** Input records **

──────────

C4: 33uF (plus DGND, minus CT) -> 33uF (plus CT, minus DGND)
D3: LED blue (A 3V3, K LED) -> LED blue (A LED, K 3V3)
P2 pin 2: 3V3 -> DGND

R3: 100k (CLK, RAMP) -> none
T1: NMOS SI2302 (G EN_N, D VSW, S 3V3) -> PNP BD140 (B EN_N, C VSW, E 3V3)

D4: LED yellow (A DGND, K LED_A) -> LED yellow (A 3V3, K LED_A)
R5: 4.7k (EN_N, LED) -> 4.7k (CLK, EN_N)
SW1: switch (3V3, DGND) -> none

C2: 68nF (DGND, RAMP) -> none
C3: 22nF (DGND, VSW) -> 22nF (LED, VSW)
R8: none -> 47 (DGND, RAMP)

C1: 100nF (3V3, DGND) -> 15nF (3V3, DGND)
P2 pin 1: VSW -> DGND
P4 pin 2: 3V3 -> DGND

──────────

** Problem to work on **
Return word for word the line with "R5: 4.7k (EN_N, LED) -> 4.7k (CLK, EN_N)" and every line after it through the end of the records above.

** Answer box **
R5: 4.7k (EN_N, LED) -> 4.7k (CLK, EN_N)
SW1: switch (3V3, DGND) -> none

C2: 68nF (DGND, RAMP) -> none
C3: 22nF (DGND, VSW) -> 22nF (LED, VSW)
R8: none -> 47 (DGND, RAMP)

C1: 100nF (3V3, DGND) -> 15nF (3V3, DGND)
P2 pin 1: VSW -> DGND
P4 pin 2: 3V3 -> DGND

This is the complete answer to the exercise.